═══ DATA TO USE

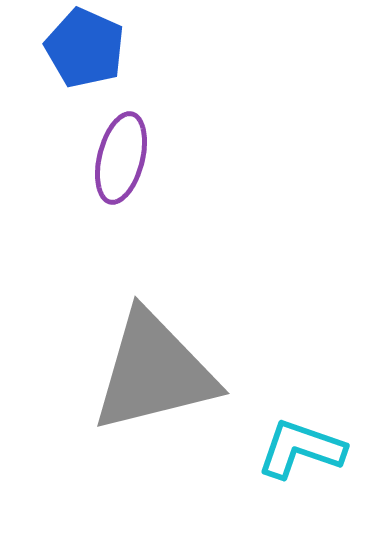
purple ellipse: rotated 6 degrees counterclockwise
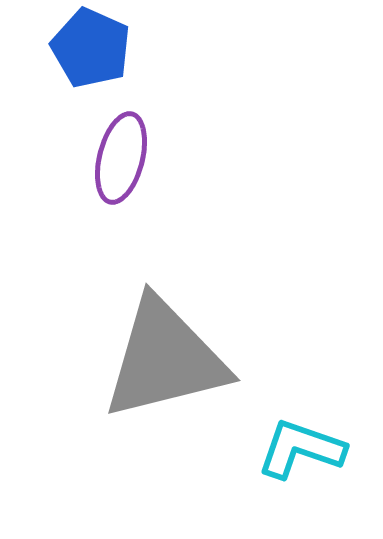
blue pentagon: moved 6 px right
gray triangle: moved 11 px right, 13 px up
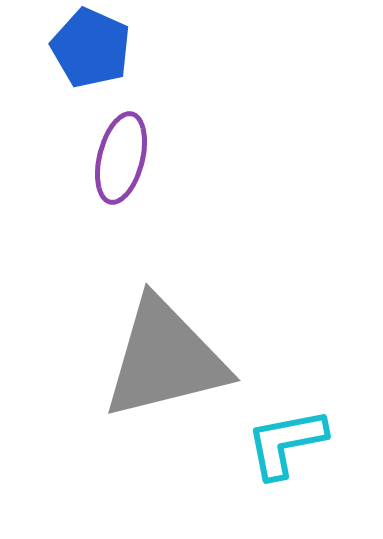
cyan L-shape: moved 15 px left, 6 px up; rotated 30 degrees counterclockwise
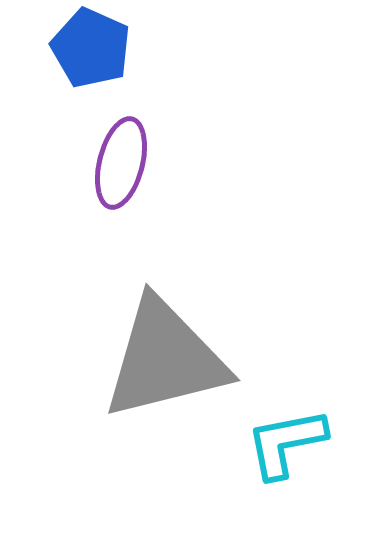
purple ellipse: moved 5 px down
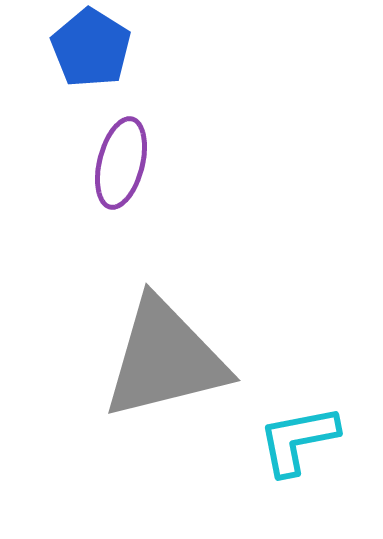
blue pentagon: rotated 8 degrees clockwise
cyan L-shape: moved 12 px right, 3 px up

══════

» SET TASK
Can you repeat the data, starting at the line that contains "cyan L-shape: moved 15" and ending at the final line of the data, with the pictures left out?

» REPLY TO THE EXERCISE
cyan L-shape: moved 15 px left, 6 px up; rotated 30 degrees counterclockwise
purple ellipse: moved 5 px down
blue pentagon: rotated 8 degrees clockwise
cyan L-shape: moved 12 px right, 3 px up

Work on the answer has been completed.